Segment Open
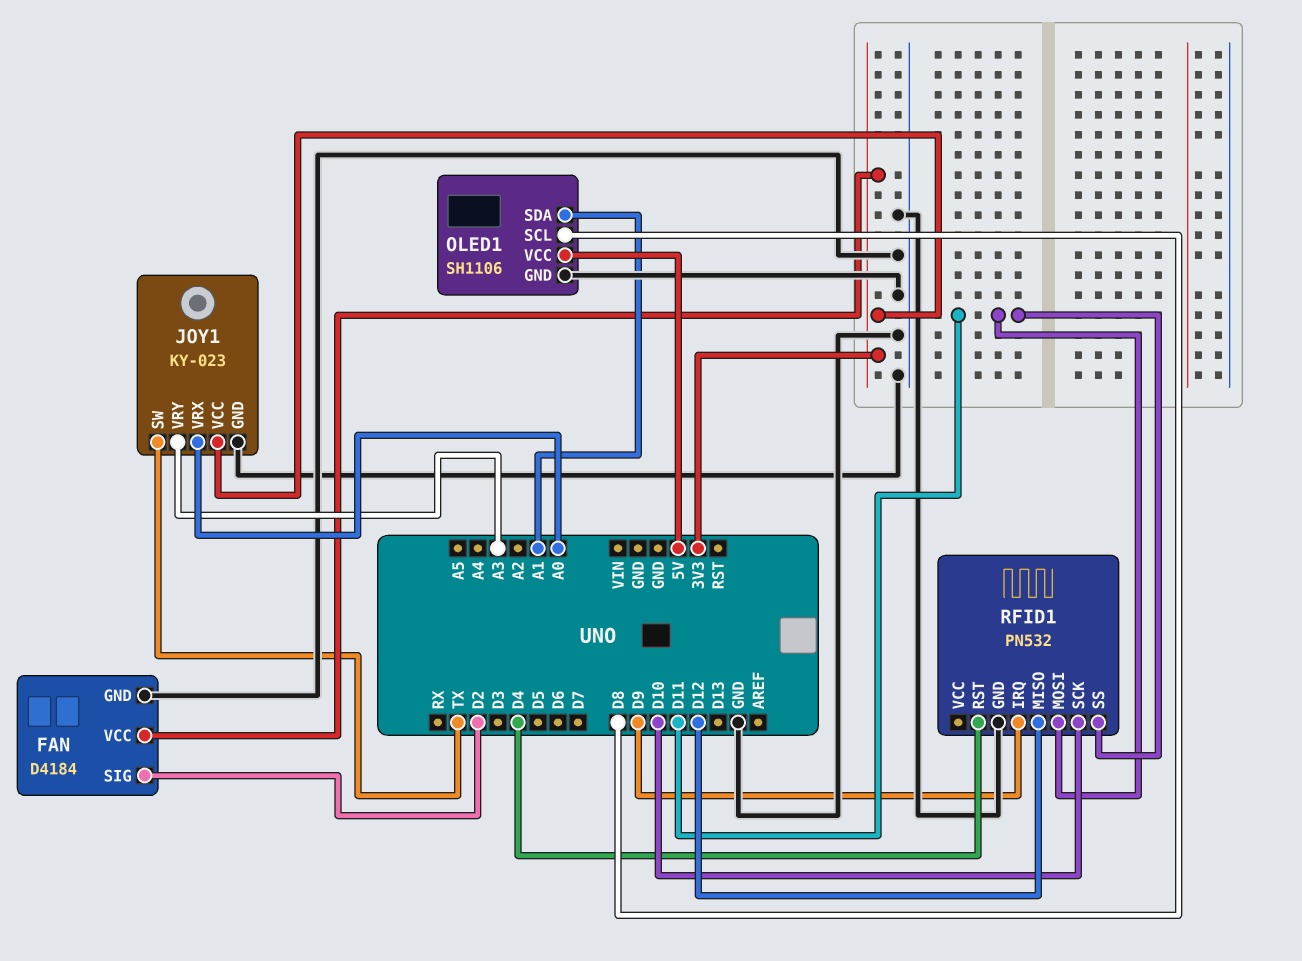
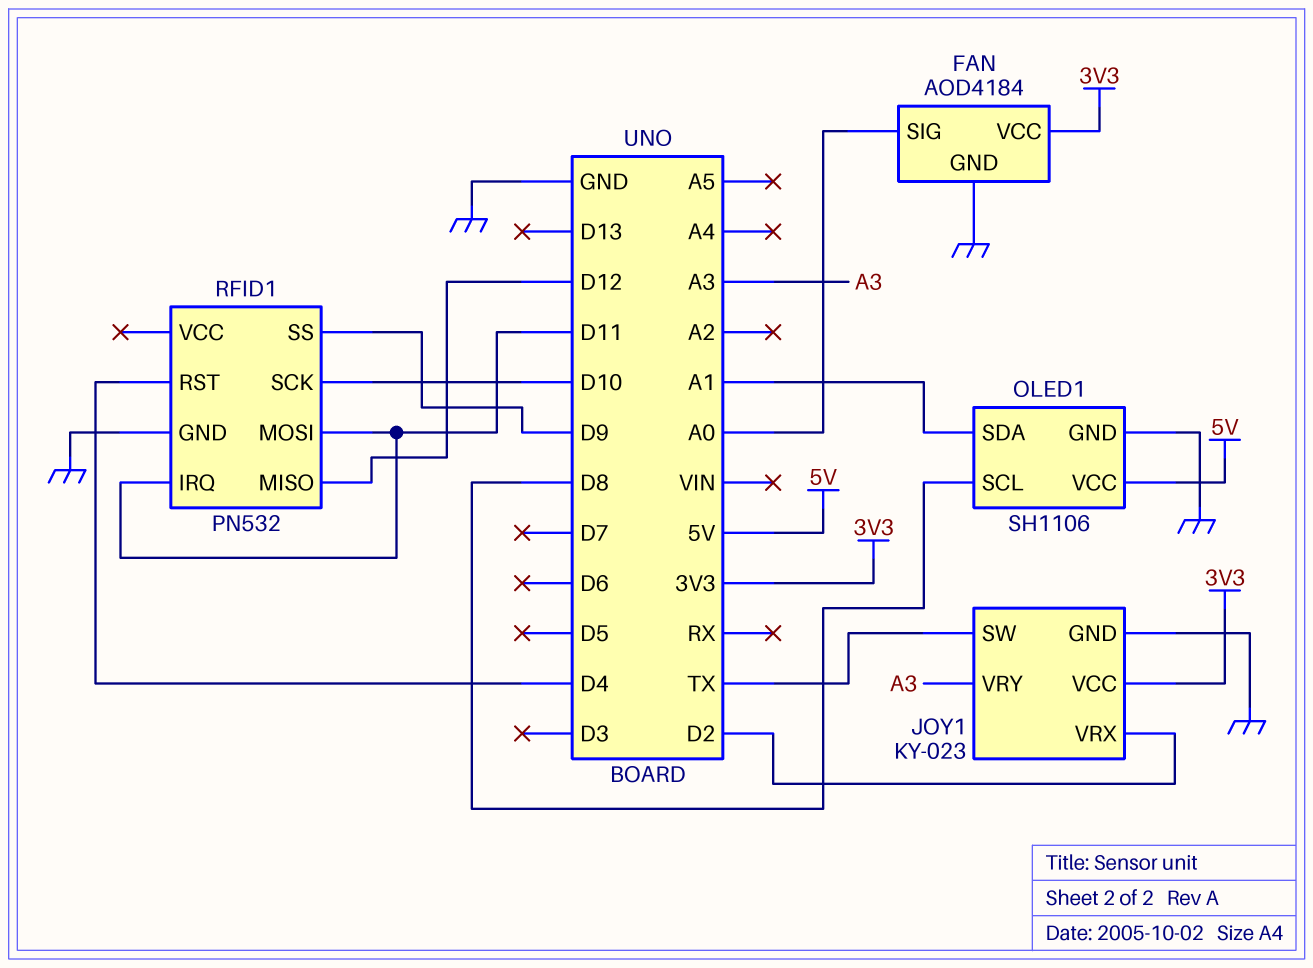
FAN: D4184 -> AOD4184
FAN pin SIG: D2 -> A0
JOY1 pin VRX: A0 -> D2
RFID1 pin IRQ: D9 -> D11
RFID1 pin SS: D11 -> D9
Segment Closed
● **Task instructions**
Without the pictures, transcribe the listing above exactly.

● **Answer below**
FAN: D4184 -> AOD4184
FAN pin SIG: D2 -> A0
JOY1 pin VRX: A0 -> D2
RFID1 pin IRQ: D9 -> D11
RFID1 pin SS: D11 -> D9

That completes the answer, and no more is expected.